**Work instructions**
Produce an exact transcription of the data, with the images left out.

**Material provided**
──────
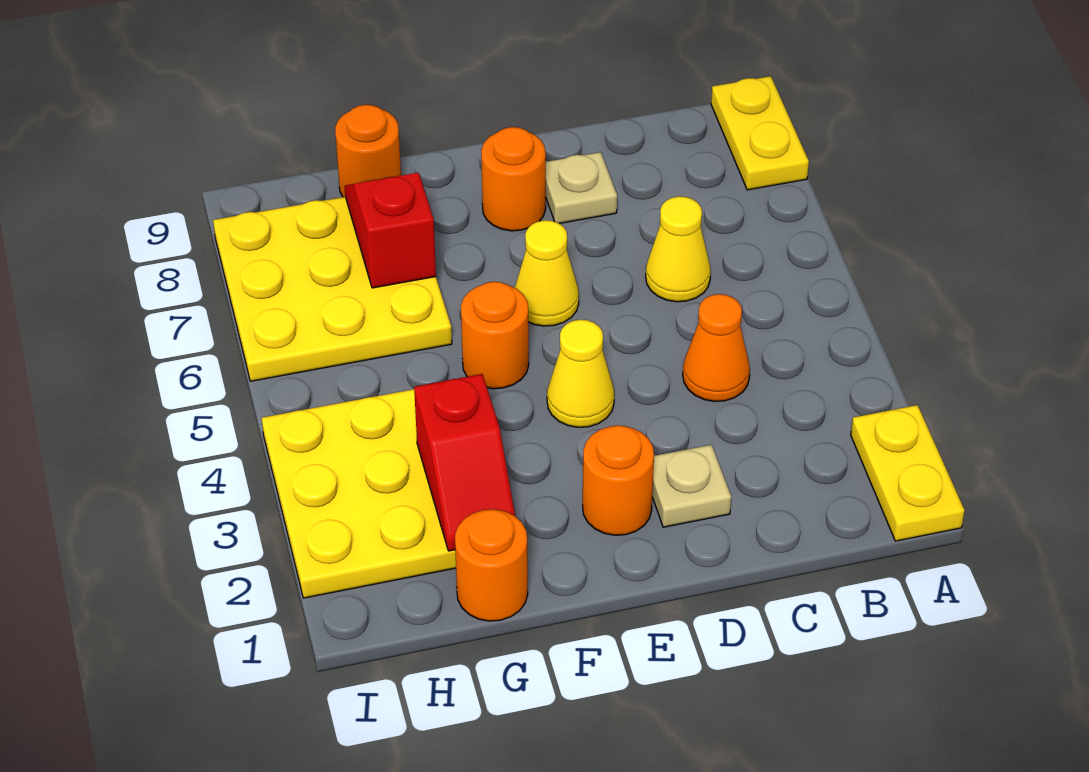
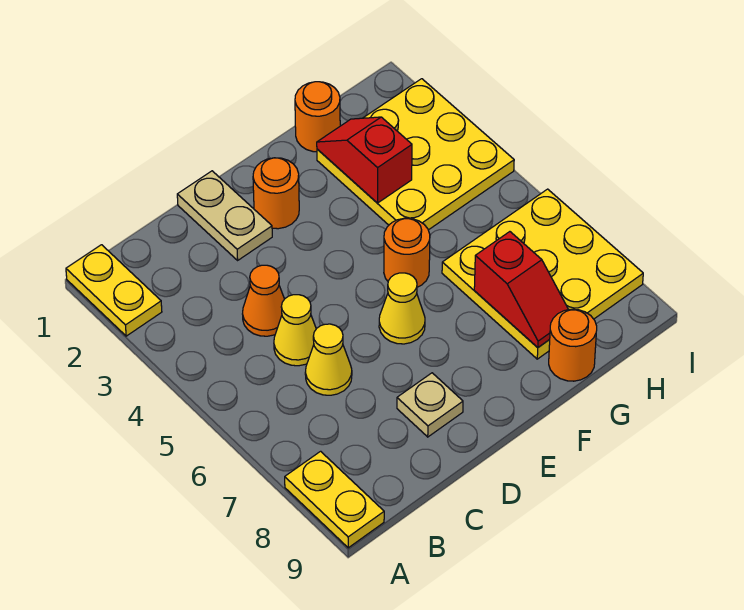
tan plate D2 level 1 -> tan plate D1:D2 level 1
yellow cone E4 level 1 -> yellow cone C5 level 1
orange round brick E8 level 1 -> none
──────
**Solution below**
tan plate D2 level 1 -> tan plate D1:D2 level 1
yellow cone E4 level 1 -> yellow cone C5 level 1
orange round brick E8 level 1 -> none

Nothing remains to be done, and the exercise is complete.